### Assignment:
Copy the entries exactly. Leave out any pictures.

[Saved data entries]
►

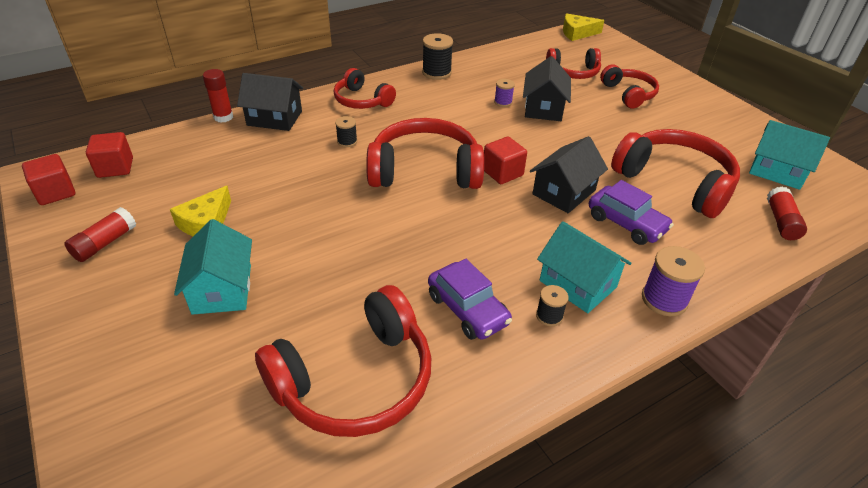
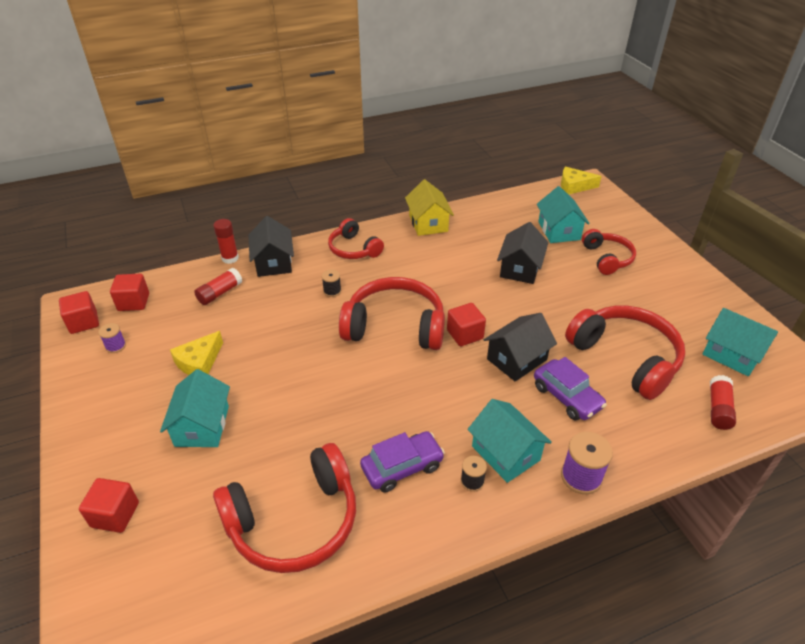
camera: 10 degrees right, 0 degrees up
(105, 243) = (116, 374): red glue stick -> red glue stick (220, 293)
(128, 398) = (115, 515): none -> red cube
(274, 118) = (273, 262): black house -> black house turned 60 degrees clockwise
(436, 72) = (428, 223): black spool -> yellow house
(467, 309) = (402, 467): purple car -> purple car turned 90 degrees counterclockwise
(503, 102) = (483, 259): purple spool -> purple spool (116, 346)
(573, 72) = (559, 230): red headphones -> turquoise house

◄

### Output for this task:
camera: 10 degrees right, 0 degrees up
(105, 243) = (116, 374): red glue stick -> red glue stick (220, 293)
(128, 398) = (115, 515): none -> red cube
(274, 118) = (273, 262): black house -> black house turned 60 degrees clockwise
(436, 72) = (428, 223): black spool -> yellow house
(467, 309) = (402, 467): purple car -> purple car turned 90 degrees counterclockwise
(503, 102) = (483, 259): purple spool -> purple spool (116, 346)
(573, 72) = (559, 230): red headphones -> turquoise house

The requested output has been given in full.